## What the exercise asks
Starting from the line that contains "F1: 2A (3V3, PWR) -> none", output every remaining line of the records below exactly as it appears, that line and the last one included.

Dataset START

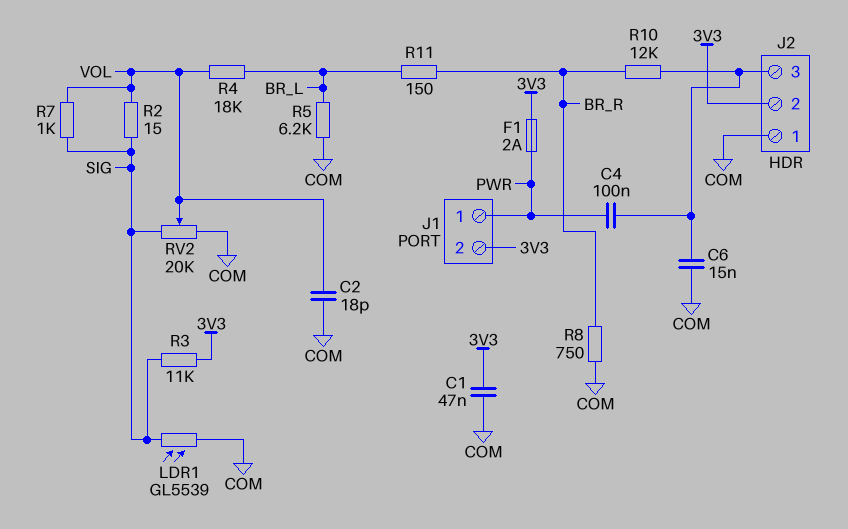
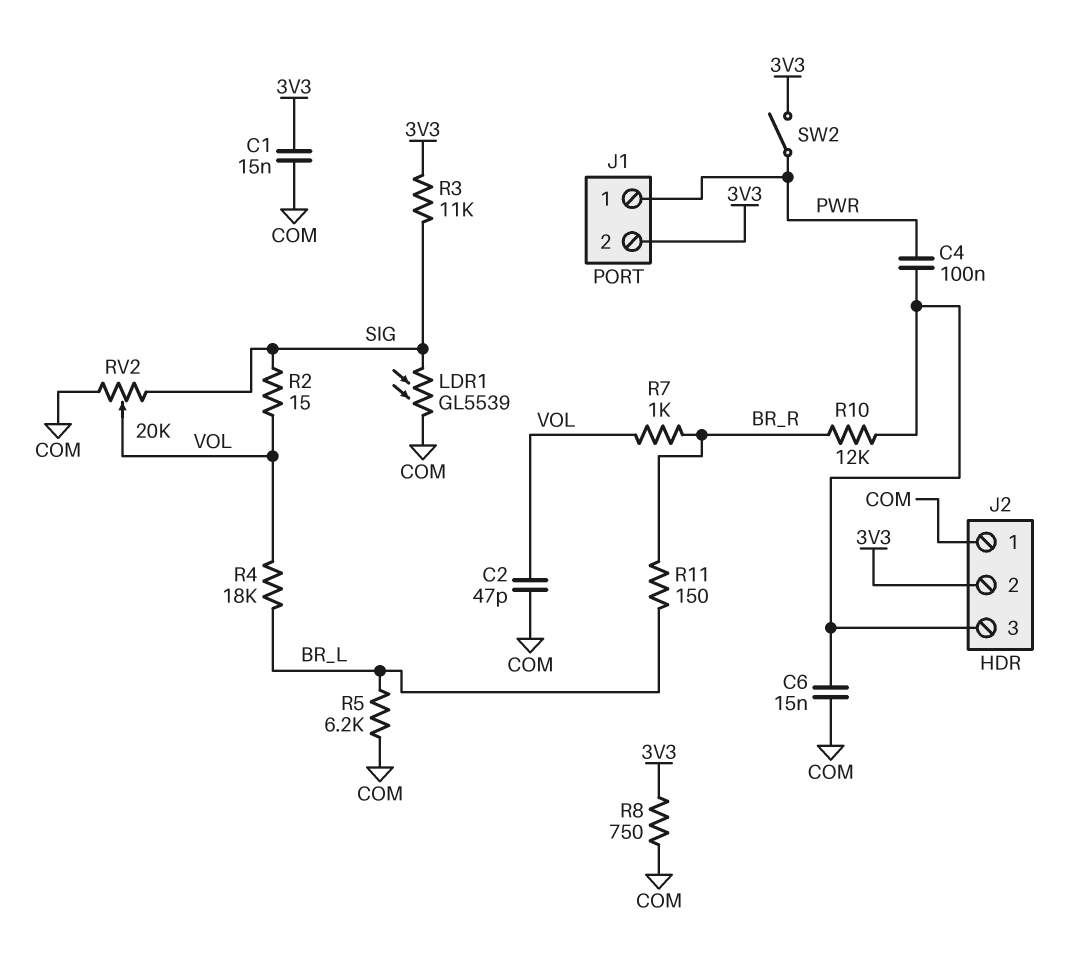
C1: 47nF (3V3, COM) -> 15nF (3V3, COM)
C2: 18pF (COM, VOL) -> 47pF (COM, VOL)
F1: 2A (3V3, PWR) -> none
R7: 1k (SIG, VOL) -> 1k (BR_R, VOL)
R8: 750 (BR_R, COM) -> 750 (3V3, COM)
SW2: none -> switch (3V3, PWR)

Dataset END

## Reply
F1: 2A (3V3, PWR) -> none
R7: 1k (SIG, VOL) -> 1k (BR_R, VOL)
R8: 750 (BR_R, COM) -> 750 (3V3, COM)
SW2: none -> switch (3V3, PWR)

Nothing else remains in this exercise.